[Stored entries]
[Start of section]

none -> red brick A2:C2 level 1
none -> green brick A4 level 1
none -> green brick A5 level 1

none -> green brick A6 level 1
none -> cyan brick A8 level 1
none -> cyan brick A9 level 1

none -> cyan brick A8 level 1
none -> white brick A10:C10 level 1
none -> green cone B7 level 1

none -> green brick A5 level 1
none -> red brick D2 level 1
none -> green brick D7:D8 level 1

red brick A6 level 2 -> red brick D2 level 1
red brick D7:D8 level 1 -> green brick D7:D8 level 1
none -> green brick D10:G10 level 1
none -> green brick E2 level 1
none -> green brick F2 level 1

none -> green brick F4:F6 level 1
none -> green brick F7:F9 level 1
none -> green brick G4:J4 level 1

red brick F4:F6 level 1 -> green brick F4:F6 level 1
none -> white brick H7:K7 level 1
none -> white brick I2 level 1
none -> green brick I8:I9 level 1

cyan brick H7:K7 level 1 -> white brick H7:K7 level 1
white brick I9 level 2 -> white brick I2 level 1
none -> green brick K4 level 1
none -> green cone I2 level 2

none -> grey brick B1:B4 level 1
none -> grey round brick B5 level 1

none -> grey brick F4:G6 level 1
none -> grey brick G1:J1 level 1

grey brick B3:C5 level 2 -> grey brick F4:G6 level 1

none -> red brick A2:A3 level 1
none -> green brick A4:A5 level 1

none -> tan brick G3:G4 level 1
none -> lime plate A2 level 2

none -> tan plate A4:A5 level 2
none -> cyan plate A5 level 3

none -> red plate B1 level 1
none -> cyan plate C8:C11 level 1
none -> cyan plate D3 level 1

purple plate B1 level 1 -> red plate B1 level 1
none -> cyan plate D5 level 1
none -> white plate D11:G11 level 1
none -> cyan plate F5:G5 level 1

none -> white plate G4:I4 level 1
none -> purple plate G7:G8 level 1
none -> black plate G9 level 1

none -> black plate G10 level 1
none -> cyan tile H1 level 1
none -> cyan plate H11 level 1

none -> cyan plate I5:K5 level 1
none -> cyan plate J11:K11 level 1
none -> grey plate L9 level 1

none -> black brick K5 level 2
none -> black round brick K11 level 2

[End of section]

### Assigned task
Among the entries above, the line containing "cyan brick H7:K7", the line containing "purple plate B1", and all lines between them are to be restated word for word; nothing else belongs in the reply.

### Written solution
cyan brick H7:K7 level 1 -> white brick H7:K7 level 1
white brick I9 level 2 -> white brick I2 level 1
none -> green brick K4 level 1
none -> green cone I2 level 2

none -> grey brick B1:B4 level 1
none -> grey round brick B5 level 1

none -> grey brick F4:G6 level 1
none -> grey brick G1:J1 level 1

grey brick B3:C5 level 2 -> grey brick F4:G6 level 1

none -> red brick A2:A3 level 1
none -> green brick A4:A5 level 1

none -> tan brick G3:G4 level 1
none -> lime plate A2 level 2

none -> tan plate A4:A5 level 2
none -> cyan plate A5 level 3

none -> red plate B1 level 1
none -> cyan plate C8:C11 level 1
none -> cyan plate D3 level 1

purple plate B1 level 1 -> red plate B1 level 1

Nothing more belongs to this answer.